Records to use »
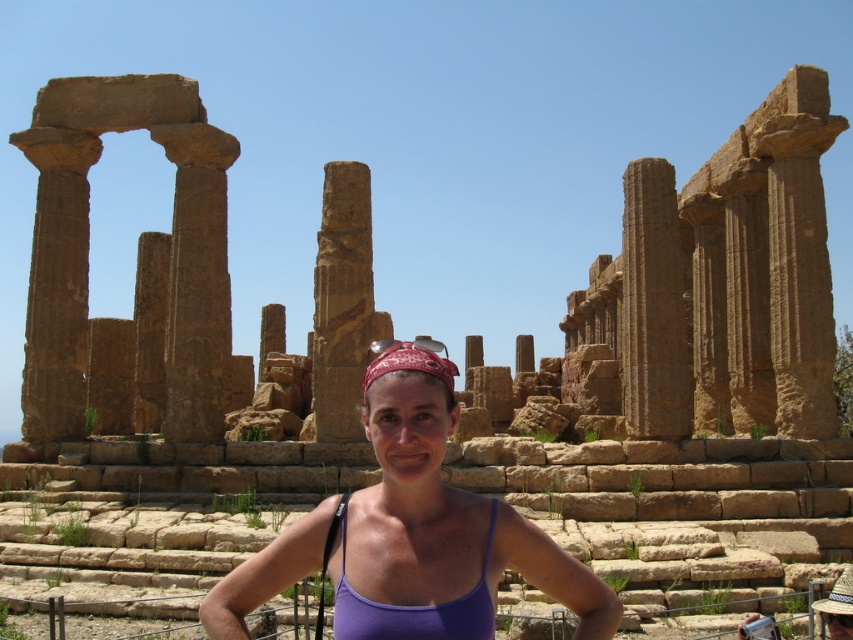
Which is more to the right, purple fabric at center or brown stone column at center?

purple fabric at center

Where is `purple fabric at center`? The width and height of the screenshot is (853, 640). purple fabric at center is located at coordinates (410, 541).

Does purple fabric at center have a greater width compared to red bandana at center?

Yes.

Looking at this image, is purple fabric at center to the right of red bandana at center from the viewer's perspective?

In fact, purple fabric at center is to the left of red bandana at center.

Does point (465, 624) lie in front of point (415, 349)?

Yes.

Where is `purple fabric at center`? purple fabric at center is located at coordinates (410, 541).

Between point (363, 298) and point (367, 387), which one is positioned in front?

Positioned in front is point (367, 387).

Who is positioned more to the left, brown stone column at center or red bandana at center?

brown stone column at center is more to the left.

Is point (349, 168) positioned after point (453, 372)?

That is True.

Locate an element on the screen. brown stone column at center is located at coordinates pos(341,301).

Brief » Copy out the items word for word, starting at the line that contains "Does point (465, 624)" and going through the last line of the items.

Output of the task »
Does point (465, 624) lie in front of point (415, 349)?

Yes.

Where is `purple fabric at center`? purple fabric at center is located at coordinates (410, 541).

Between point (363, 298) and point (367, 387), which one is positioned in front?

Positioned in front is point (367, 387).

Who is positioned more to the left, brown stone column at center or red bandana at center?

brown stone column at center is more to the left.

Is point (349, 168) positioned after point (453, 372)?

That is True.

Locate an element on the screen. brown stone column at center is located at coordinates pos(341,301).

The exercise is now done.